- [Input data]:

⁂

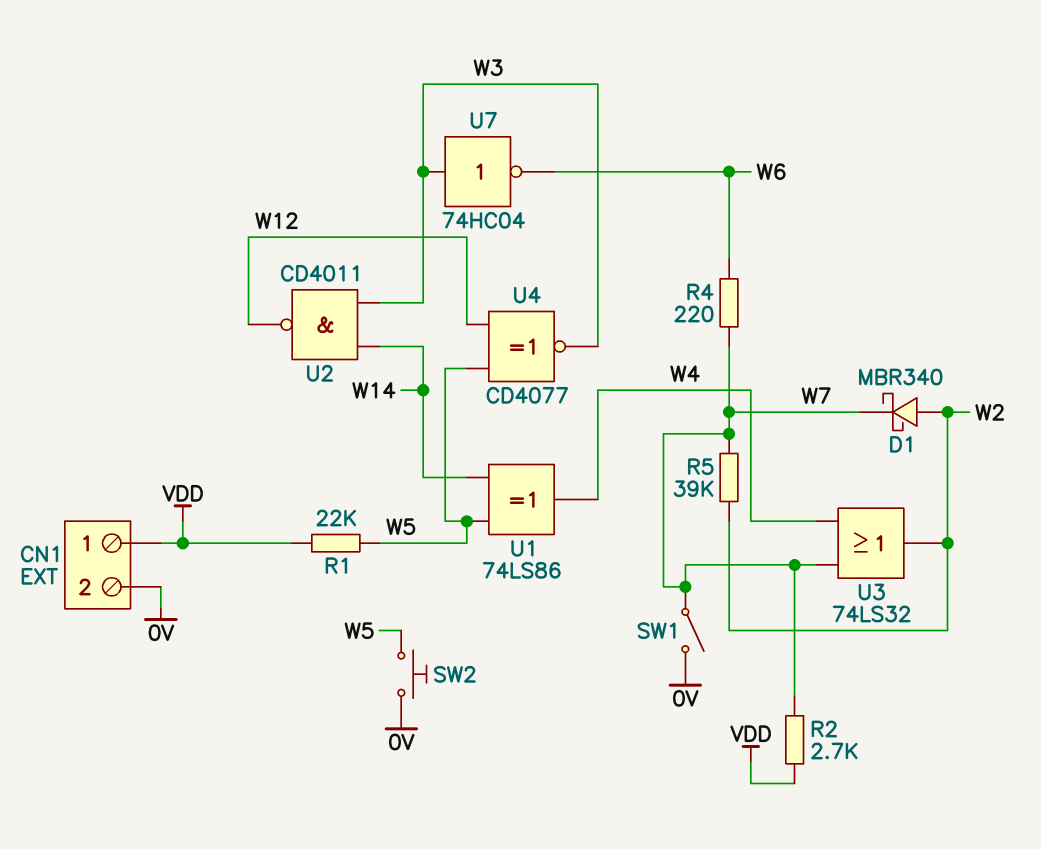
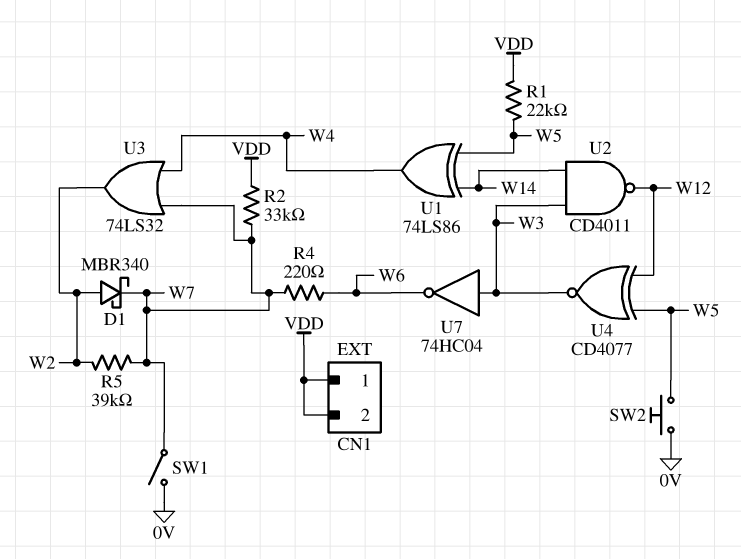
CN1 pin 2: 0V -> VDD
R2: 2.7k (VDD, W7) -> 33k (VDD, W7)

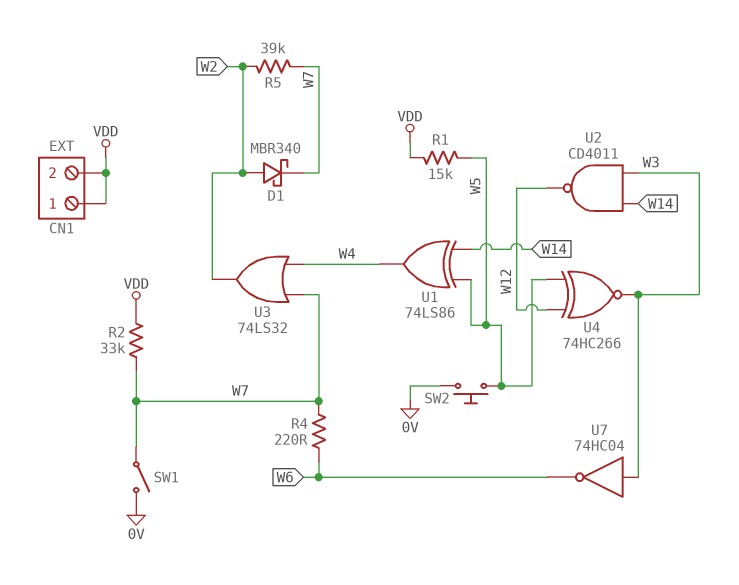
R1: 22k (VDD, W5) -> 15k (VDD, W5)
U4: XNOR CD4077 (in W5, in W12, out W3) -> XNOR 74HC266 (in W5, in W12, out W3)

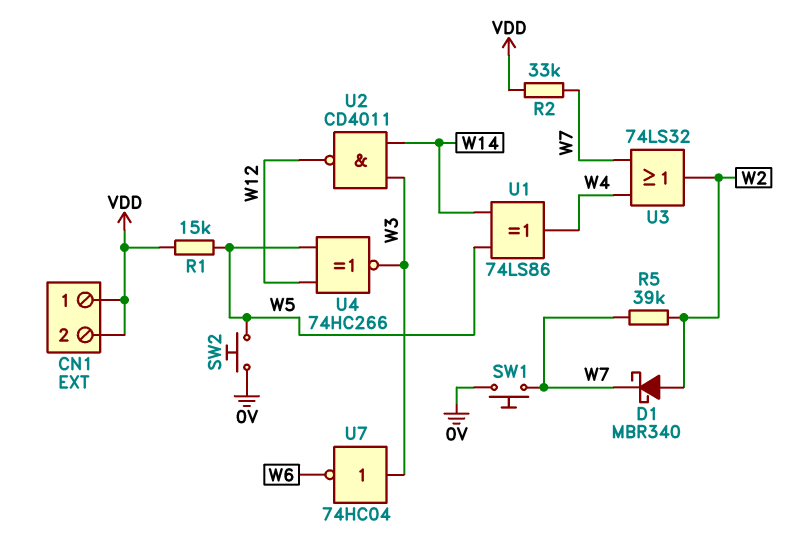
R4: 220 (W6, W7) -> none
SW1: switch (0V, W7) -> button (0V, W7)

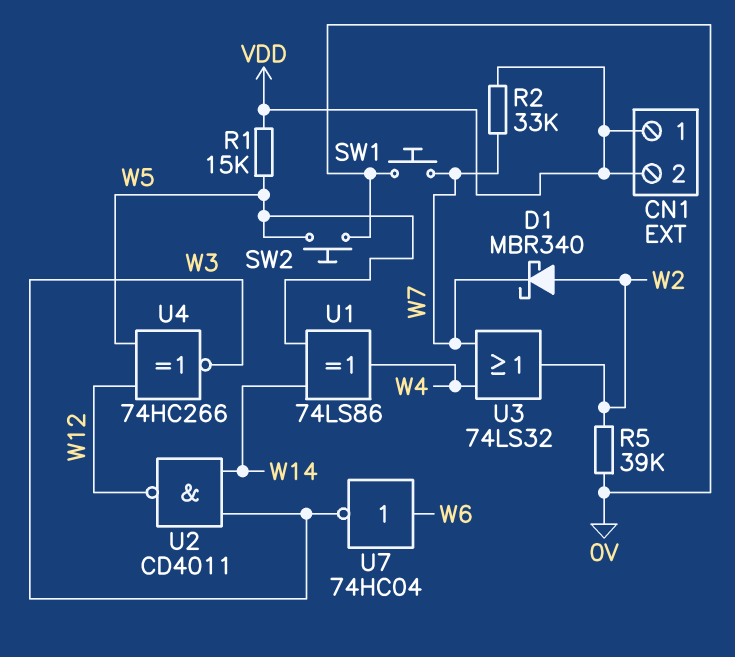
R5: 39k (W2, W7) -> 39k (0V, W2)
U7: NOT 74HC04 (in W3, out W6) -> NOT 74HC04 (in W6, out W3)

⁂

- [Work to be completed]: Leave the images aside and return the records above exactly as written.

- [Expected output]:
CN1 pin 2: 0V -> VDD
R2: 2.7k (VDD, W7) -> 33k (VDD, W7)

R1: 22k (VDD, W5) -> 15k (VDD, W5)
U4: XNOR CD4077 (in W5, in W12, out W3) -> XNOR 74HC266 (in W5, in W12, out W3)

R4: 220 (W6, W7) -> none
SW1: switch (0V, W7) -> button (0V, W7)

R5: 39k (W2, W7) -> 39k (0V, W2)
U7: NOT 74HC04 (in W3, out W6) -> NOT 74HC04 (in W6, out W3)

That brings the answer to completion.